Aim of the task
Lines from the one holding "camera: 65 degrees left, 0 degrees up" through the end of the entries, inclusive, form the whole output; reproduce them exactly and omit pictures.

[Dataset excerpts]
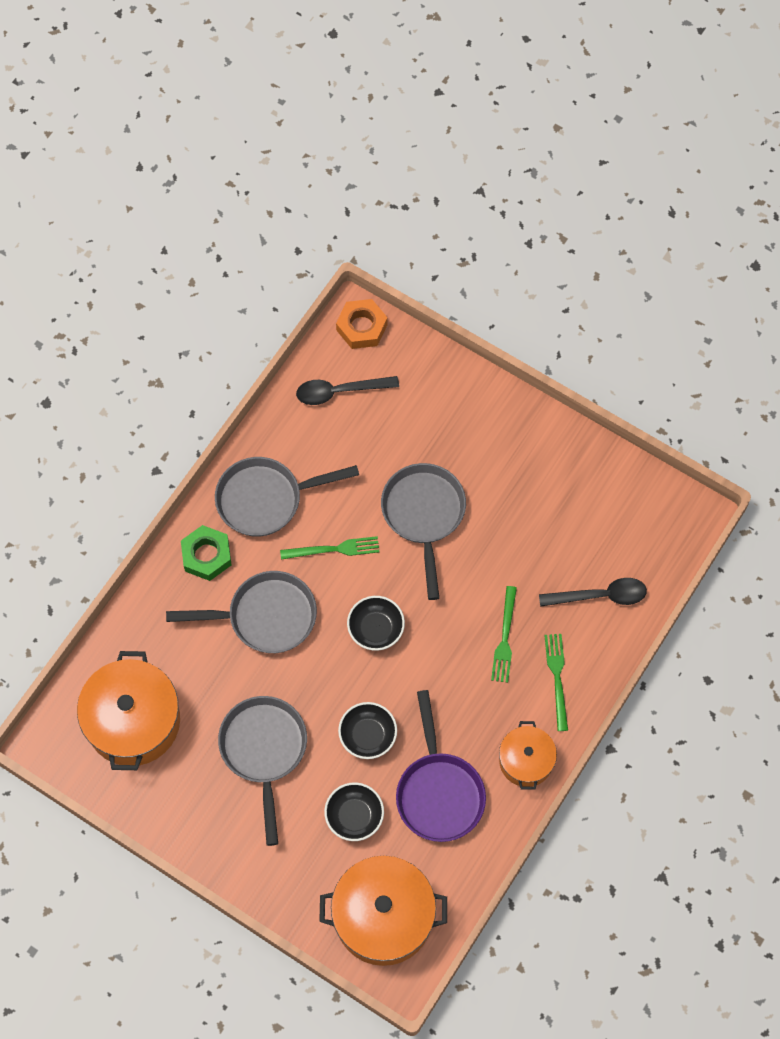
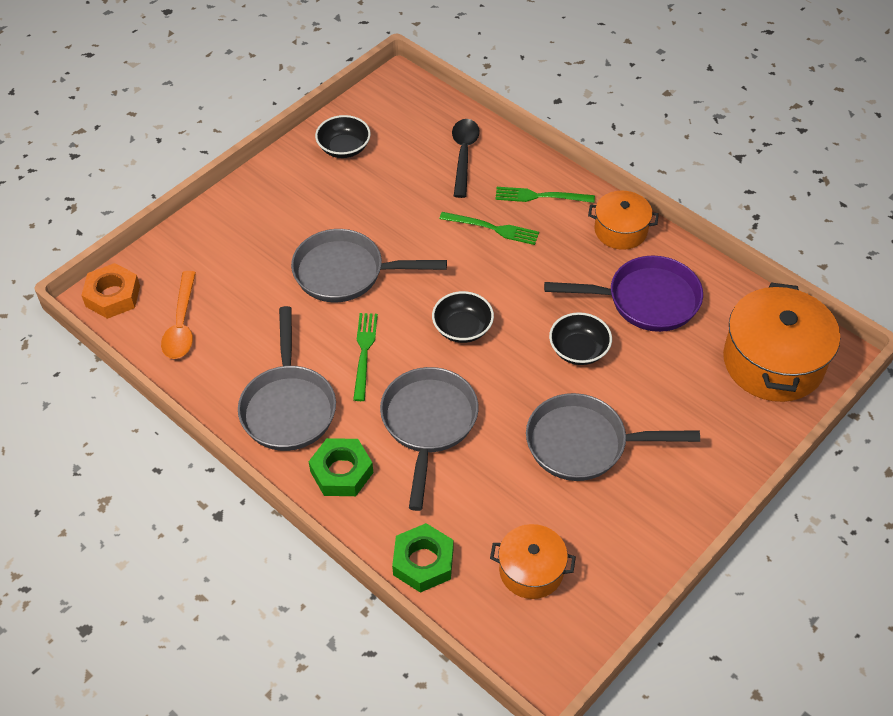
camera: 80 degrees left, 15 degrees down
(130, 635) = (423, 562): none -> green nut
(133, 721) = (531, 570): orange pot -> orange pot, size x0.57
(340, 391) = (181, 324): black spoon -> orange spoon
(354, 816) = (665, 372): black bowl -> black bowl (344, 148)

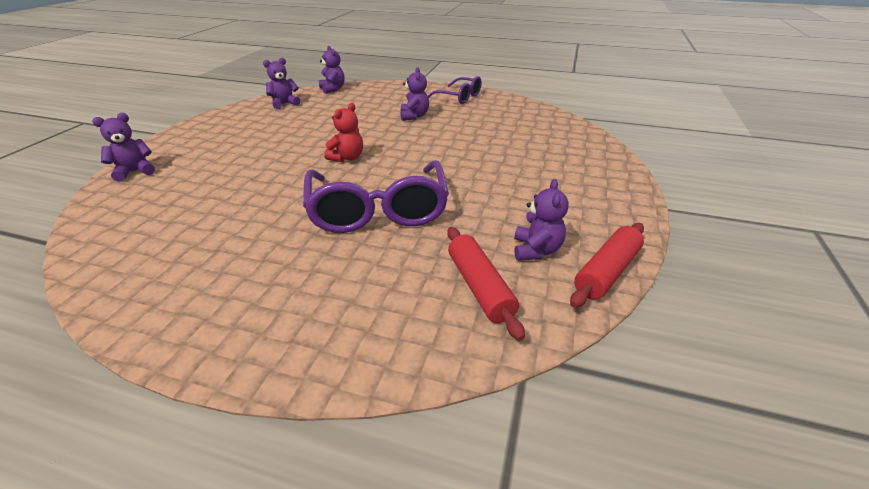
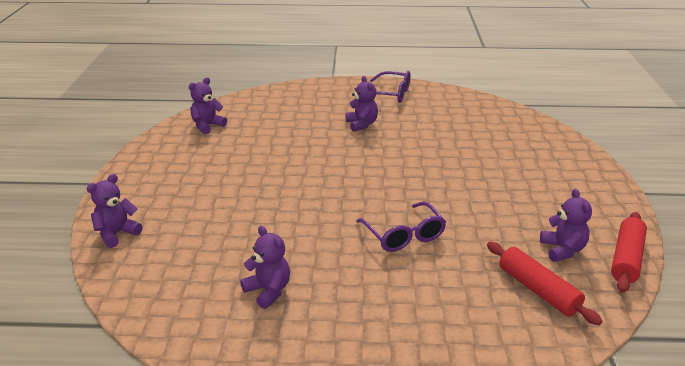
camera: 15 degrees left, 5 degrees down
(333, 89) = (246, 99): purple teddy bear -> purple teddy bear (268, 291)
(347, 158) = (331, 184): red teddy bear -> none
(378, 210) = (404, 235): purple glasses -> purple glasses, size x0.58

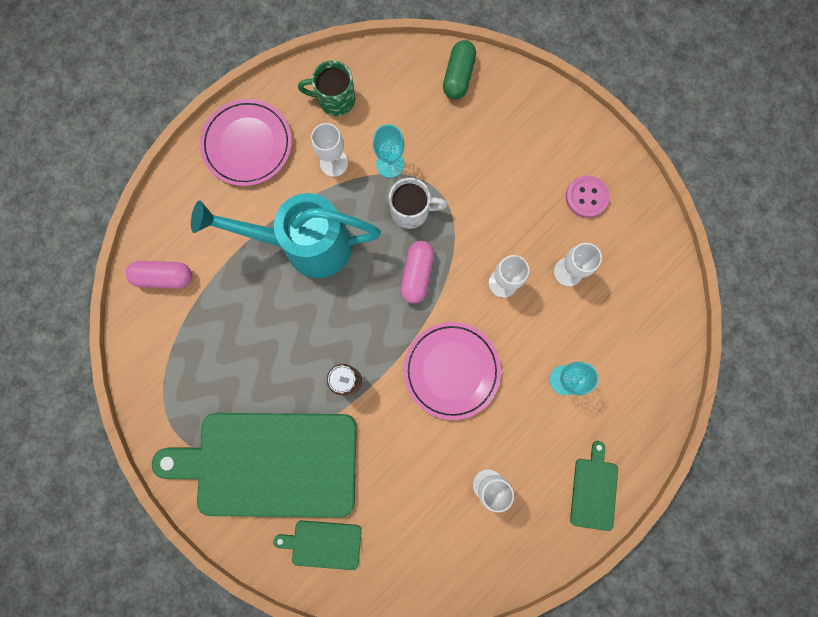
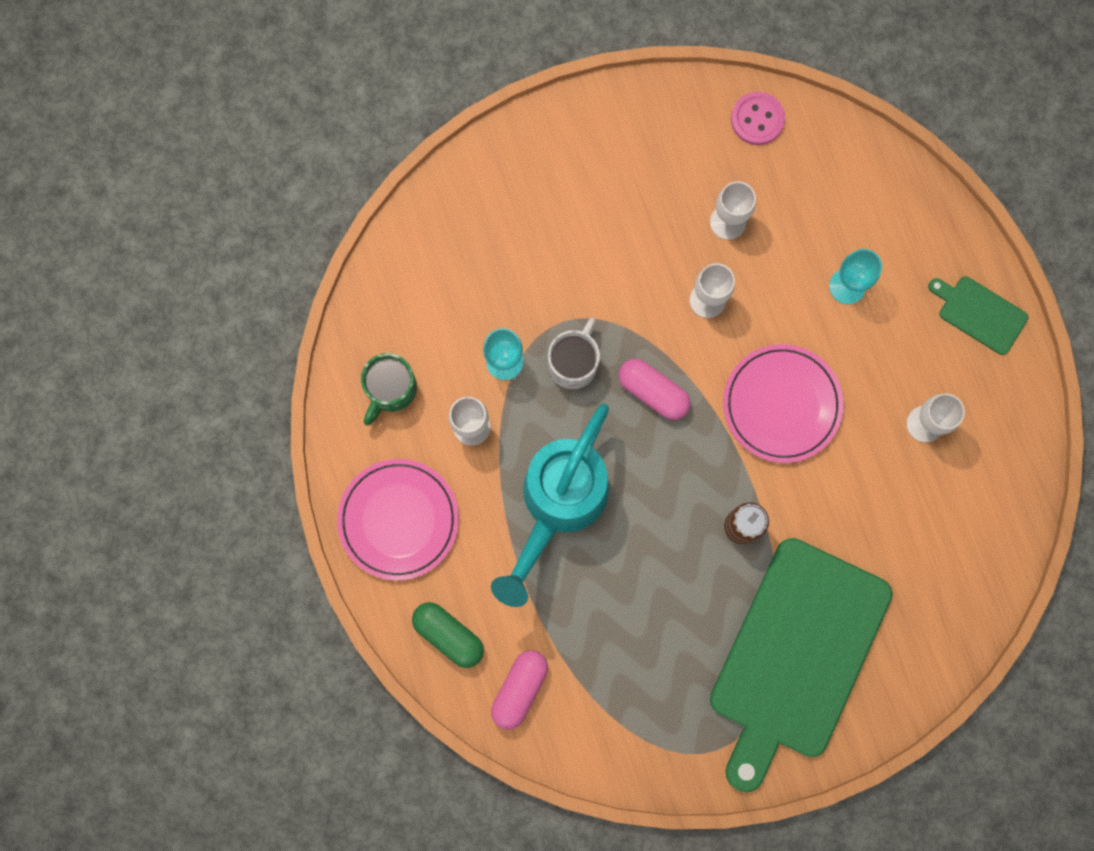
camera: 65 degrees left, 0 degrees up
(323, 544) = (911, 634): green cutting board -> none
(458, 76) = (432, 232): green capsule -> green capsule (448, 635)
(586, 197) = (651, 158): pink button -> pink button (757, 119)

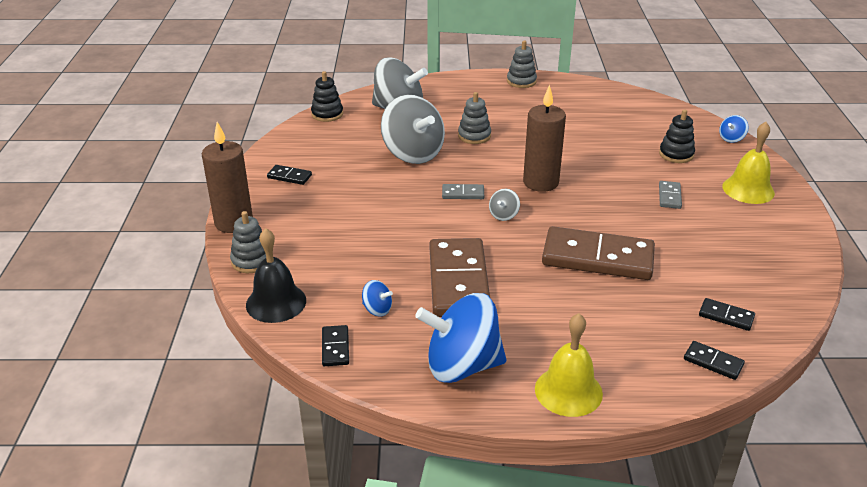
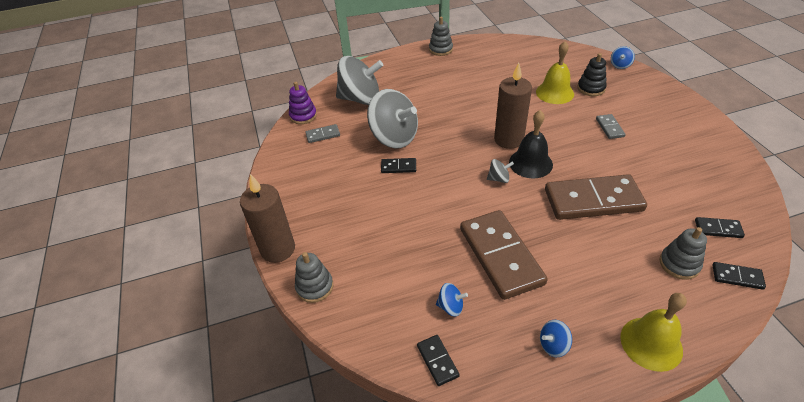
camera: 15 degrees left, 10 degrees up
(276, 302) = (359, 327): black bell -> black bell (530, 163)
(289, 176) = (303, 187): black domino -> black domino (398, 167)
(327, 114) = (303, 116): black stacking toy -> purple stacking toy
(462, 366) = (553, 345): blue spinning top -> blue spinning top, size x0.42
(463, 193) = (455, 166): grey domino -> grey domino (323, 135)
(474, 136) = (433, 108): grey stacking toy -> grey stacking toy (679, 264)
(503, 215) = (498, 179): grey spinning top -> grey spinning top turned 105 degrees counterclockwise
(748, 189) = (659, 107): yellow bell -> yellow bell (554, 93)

Expected output
camera: 65 degrees left, 0 degrees up
(323, 544) = (911, 634): green cutting board -> none
(458, 76) = (432, 232): green capsule -> green capsule (448, 635)
(586, 197) = (651, 158): pink button -> pink button (757, 119)

camera: 15 degrees left, 10 degrees up
(276, 302) = (359, 327): black bell -> black bell (530, 163)
(289, 176) = (303, 187): black domino -> black domino (398, 167)
(327, 114) = (303, 116): black stacking toy -> purple stacking toy
(462, 366) = (553, 345): blue spinning top -> blue spinning top, size x0.42
(463, 193) = (455, 166): grey domino -> grey domino (323, 135)
(474, 136) = (433, 108): grey stacking toy -> grey stacking toy (679, 264)
(503, 215) = (498, 179): grey spinning top -> grey spinning top turned 105 degrees counterclockwise
(748, 189) = (659, 107): yellow bell -> yellow bell (554, 93)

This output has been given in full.